(Data for the task begins)
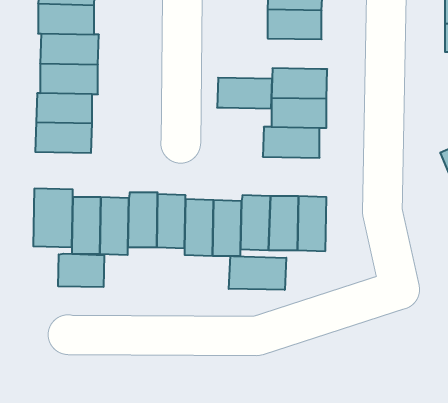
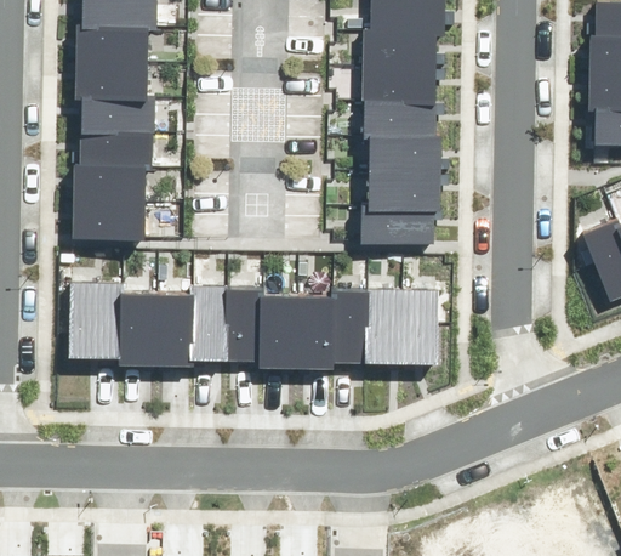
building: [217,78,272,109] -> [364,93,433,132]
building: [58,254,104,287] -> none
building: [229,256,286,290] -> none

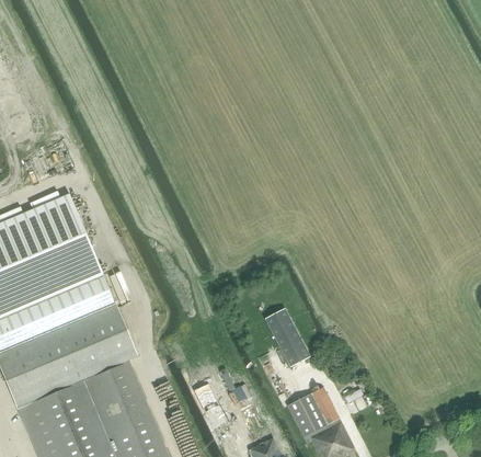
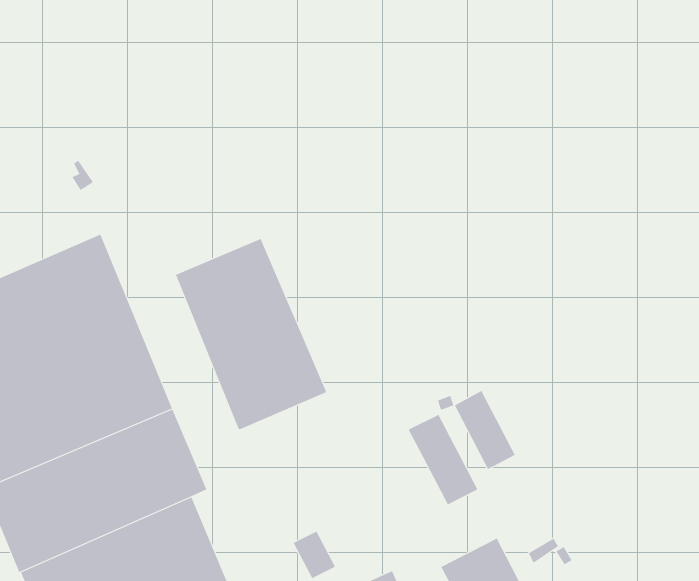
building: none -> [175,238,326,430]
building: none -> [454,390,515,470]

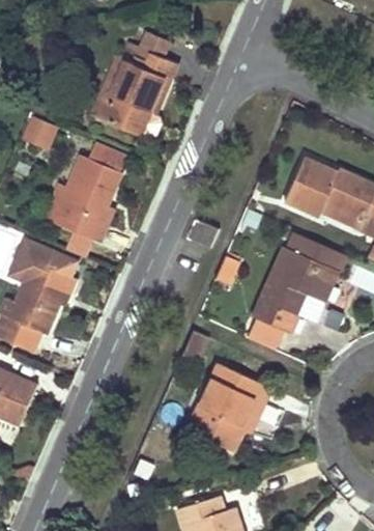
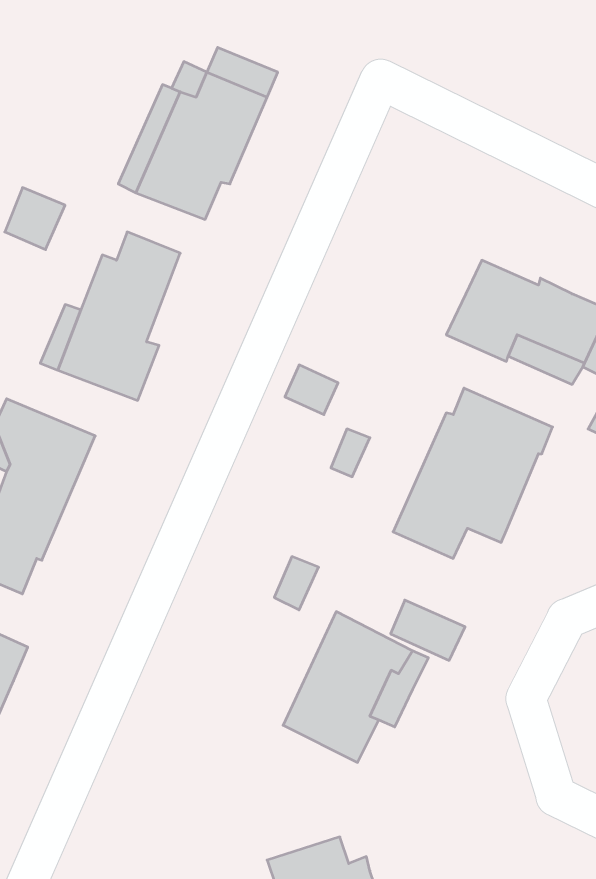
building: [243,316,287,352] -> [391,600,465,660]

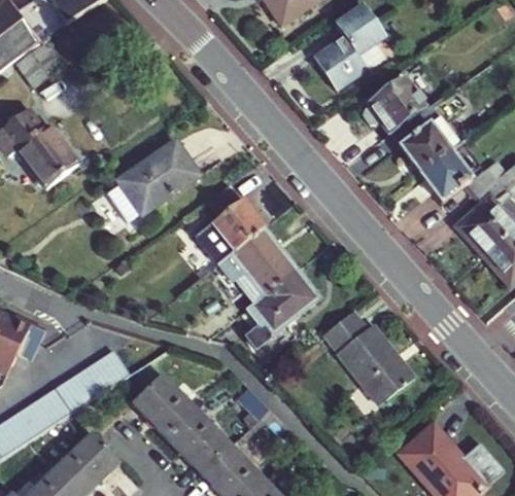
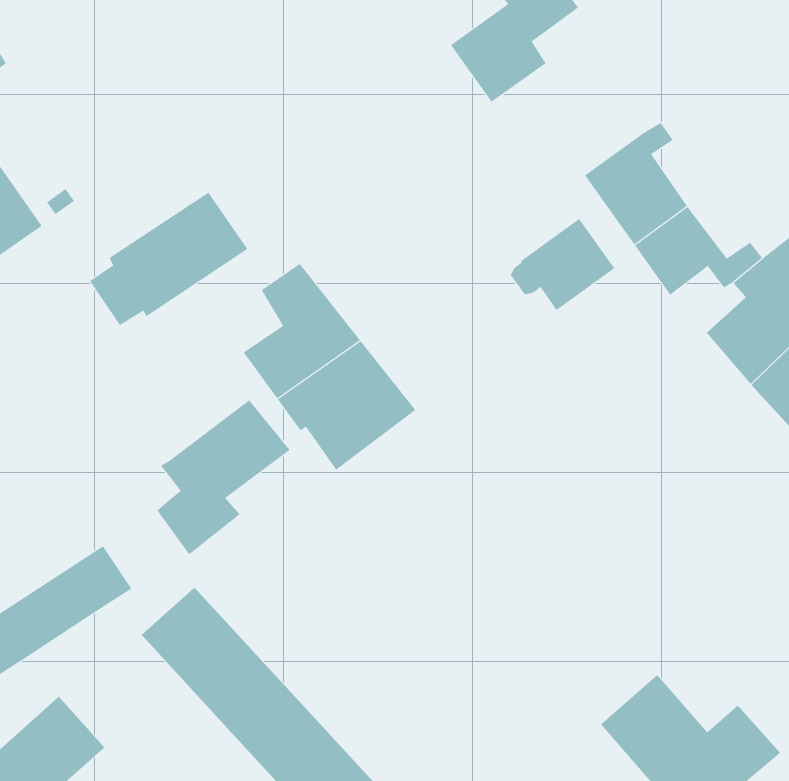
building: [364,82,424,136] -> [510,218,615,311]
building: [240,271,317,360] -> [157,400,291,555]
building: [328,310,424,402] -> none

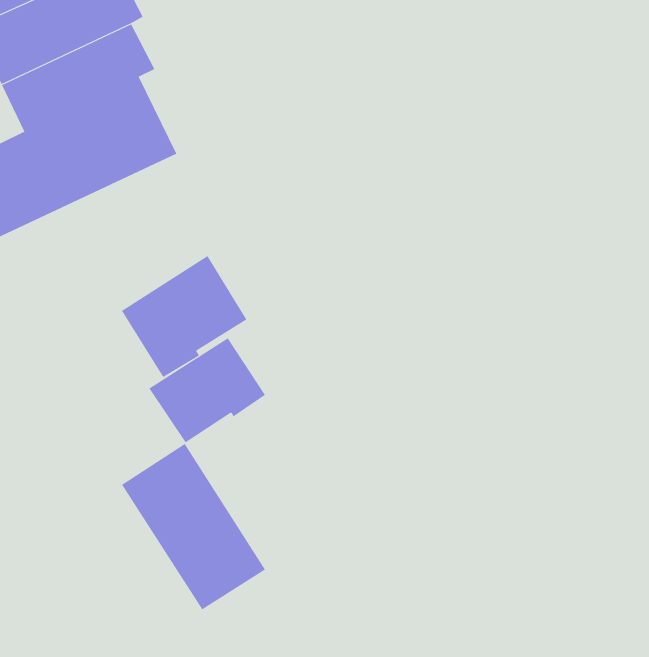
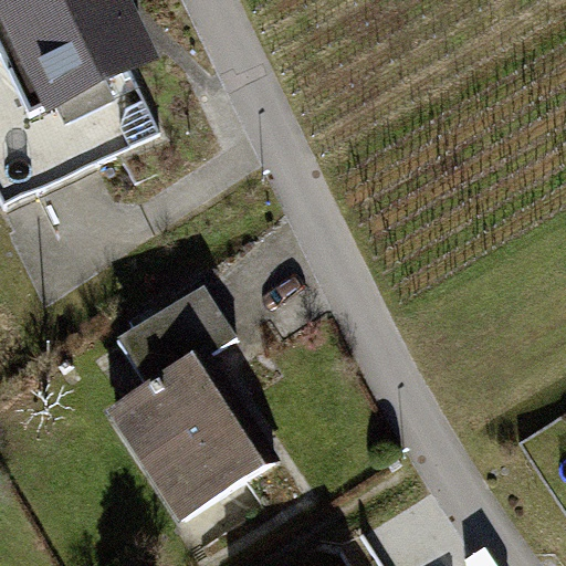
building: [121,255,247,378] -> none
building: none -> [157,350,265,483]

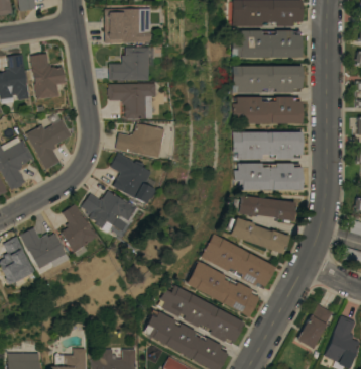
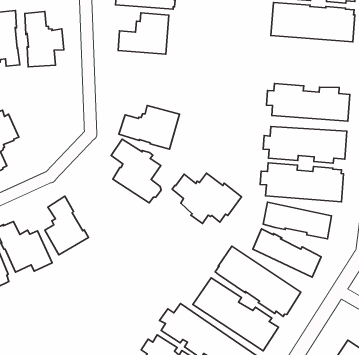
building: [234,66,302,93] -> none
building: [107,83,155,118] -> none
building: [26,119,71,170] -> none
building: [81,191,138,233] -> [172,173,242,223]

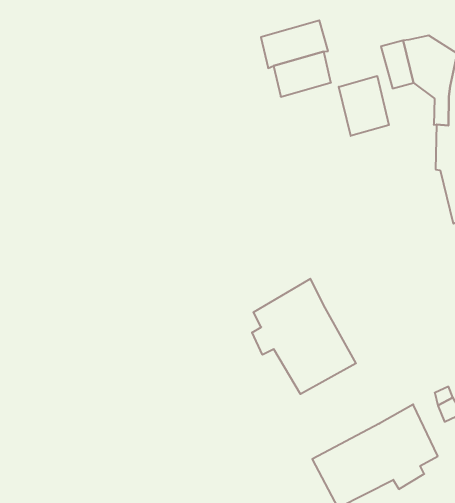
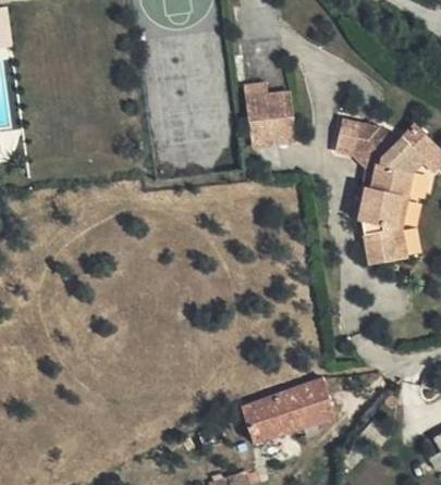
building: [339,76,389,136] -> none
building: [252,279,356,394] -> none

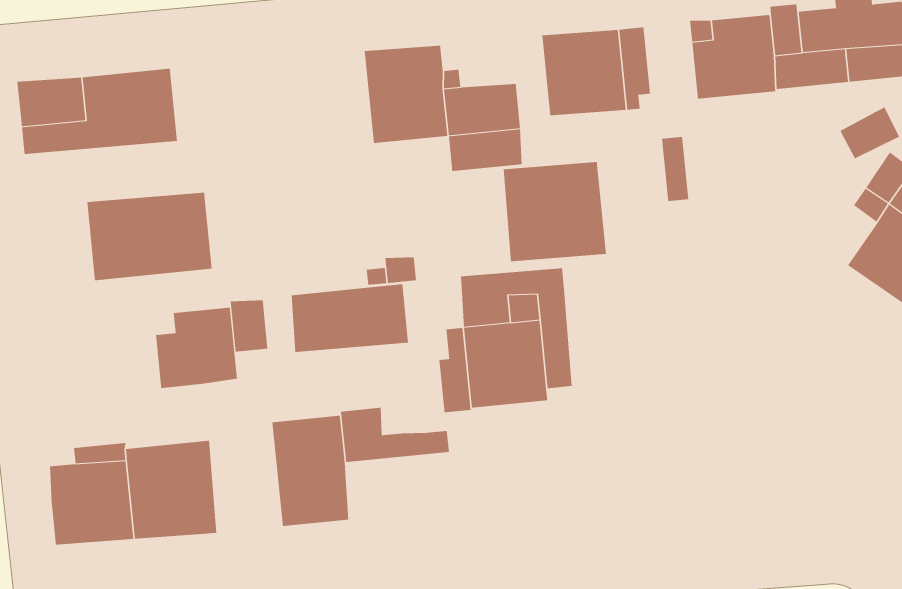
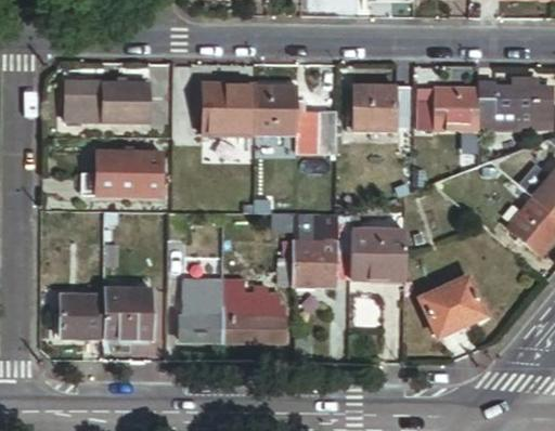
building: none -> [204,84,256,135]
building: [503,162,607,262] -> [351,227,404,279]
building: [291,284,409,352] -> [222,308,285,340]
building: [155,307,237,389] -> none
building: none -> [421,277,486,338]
(Data for the task ends)
What is needed
Look above for the line with "building: [243,316,287,352] ->" and the line with "building: [81,191,138,233] ->", then copy exactly the lines from the first through the second, both kept, with no pictures.

Result for this task
building: [243,316,287,352] -> [391,600,465,660]

building: [364,82,424,136] -> [510,218,615,311]
building: [240,271,317,360] -> [157,400,291,555]
building: [328,310,424,402] -> none

building: [121,255,247,378] -> none
building: none -> [157,350,265,483]

building: [234,66,302,93] -> none
building: [107,83,155,118] -> none
building: [26,119,71,170] -> none
building: [81,191,138,233] -> [172,173,242,223]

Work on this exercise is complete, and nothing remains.